Work instructions -> Every line of the entries below from the one containing "TOF pin XSHUT: D2 -> D8" to the one containing "FAN pin SIG: D2 -> D3", both ends included, must be written out exactly. No other line belongs in the answer.

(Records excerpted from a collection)
____

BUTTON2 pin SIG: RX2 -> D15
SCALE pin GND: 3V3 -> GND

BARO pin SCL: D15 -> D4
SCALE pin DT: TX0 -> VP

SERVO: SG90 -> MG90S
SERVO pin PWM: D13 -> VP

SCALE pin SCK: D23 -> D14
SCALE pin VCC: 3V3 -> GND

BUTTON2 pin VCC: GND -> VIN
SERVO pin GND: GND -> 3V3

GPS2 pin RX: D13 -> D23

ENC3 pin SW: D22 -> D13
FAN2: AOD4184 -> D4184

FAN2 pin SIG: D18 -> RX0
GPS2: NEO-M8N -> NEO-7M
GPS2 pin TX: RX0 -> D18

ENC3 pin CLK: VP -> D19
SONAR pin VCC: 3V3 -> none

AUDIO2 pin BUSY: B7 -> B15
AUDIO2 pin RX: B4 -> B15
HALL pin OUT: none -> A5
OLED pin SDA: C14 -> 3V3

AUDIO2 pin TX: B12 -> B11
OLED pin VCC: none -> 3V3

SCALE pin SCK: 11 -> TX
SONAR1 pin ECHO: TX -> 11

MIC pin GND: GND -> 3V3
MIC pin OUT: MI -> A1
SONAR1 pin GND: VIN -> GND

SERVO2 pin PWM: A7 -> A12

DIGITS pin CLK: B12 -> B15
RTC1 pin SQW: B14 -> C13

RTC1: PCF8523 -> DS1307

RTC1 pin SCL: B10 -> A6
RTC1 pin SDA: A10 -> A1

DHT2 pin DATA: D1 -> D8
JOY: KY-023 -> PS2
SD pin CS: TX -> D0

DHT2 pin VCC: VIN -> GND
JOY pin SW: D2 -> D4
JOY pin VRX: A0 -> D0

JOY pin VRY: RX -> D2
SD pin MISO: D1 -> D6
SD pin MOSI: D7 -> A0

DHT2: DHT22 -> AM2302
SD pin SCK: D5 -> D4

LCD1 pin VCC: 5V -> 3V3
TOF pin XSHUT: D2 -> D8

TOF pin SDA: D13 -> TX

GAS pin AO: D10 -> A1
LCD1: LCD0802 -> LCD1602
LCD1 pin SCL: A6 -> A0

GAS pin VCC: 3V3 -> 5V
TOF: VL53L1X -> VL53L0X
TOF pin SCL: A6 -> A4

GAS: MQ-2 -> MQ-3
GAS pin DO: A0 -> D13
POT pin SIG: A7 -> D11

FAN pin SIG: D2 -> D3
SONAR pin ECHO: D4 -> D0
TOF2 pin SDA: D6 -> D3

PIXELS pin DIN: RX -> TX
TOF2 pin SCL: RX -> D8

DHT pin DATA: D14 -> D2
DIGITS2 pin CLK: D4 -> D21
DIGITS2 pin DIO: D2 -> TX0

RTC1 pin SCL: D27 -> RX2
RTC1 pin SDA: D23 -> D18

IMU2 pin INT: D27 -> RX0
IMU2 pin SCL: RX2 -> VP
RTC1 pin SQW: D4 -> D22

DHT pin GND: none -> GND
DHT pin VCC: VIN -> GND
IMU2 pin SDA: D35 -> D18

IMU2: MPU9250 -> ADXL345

____

Solution to this problem ->
TOF pin XSHUT: D2 -> D8

TOF pin SDA: D13 -> TX

GAS pin AO: D10 -> A1
LCD1: LCD0802 -> LCD1602
LCD1 pin SCL: A6 -> A0

GAS pin VCC: 3V3 -> 5V
TOF: VL53L1X -> VL53L0X
TOF pin SCL: A6 -> A4

GAS: MQ-2 -> MQ-3
GAS pin DO: A0 -> D13
POT pin SIG: A7 -> D11

FAN pin SIG: D2 -> D3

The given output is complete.